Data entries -
------------
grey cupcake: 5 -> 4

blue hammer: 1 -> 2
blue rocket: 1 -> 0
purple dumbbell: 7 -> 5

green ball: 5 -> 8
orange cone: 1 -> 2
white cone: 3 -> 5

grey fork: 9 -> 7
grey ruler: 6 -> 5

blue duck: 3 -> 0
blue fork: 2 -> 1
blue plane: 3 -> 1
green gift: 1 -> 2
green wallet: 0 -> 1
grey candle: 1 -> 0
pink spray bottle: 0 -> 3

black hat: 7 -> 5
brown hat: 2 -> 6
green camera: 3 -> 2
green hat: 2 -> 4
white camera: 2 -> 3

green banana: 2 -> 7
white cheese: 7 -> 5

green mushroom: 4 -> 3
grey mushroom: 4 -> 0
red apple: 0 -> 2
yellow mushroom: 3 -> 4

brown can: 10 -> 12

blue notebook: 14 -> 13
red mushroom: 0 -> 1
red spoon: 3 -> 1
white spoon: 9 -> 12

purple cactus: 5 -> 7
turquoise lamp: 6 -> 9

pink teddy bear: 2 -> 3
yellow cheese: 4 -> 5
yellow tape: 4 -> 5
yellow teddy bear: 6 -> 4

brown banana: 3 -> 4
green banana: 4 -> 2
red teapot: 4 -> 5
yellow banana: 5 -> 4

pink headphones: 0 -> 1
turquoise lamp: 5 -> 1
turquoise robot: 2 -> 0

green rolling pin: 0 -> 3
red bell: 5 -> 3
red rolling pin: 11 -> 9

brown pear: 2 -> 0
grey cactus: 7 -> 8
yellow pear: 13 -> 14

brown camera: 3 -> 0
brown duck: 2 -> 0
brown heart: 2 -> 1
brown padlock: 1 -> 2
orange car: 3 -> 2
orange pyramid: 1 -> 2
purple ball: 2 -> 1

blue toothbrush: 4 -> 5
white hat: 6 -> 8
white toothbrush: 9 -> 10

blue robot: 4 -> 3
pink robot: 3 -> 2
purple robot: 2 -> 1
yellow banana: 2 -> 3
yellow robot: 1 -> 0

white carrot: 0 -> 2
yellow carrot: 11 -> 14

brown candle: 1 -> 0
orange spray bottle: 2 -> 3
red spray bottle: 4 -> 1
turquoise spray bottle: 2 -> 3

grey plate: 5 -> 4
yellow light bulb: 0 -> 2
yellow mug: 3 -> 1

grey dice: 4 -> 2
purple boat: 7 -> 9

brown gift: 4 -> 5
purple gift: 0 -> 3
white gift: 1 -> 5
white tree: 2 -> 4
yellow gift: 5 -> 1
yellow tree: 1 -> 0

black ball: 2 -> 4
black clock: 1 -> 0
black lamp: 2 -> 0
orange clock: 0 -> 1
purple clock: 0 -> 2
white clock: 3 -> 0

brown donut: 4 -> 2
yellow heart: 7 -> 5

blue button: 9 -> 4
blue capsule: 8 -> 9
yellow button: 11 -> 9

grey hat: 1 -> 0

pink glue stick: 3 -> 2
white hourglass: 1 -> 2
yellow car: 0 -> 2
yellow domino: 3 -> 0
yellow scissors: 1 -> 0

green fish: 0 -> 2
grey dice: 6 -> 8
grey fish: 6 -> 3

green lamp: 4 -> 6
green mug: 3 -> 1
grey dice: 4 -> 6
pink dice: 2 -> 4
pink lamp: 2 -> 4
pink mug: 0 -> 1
------------
BRIEF -
Give only a number: how many lines of the data hold the string "bottle"?

TASK RESULT -
4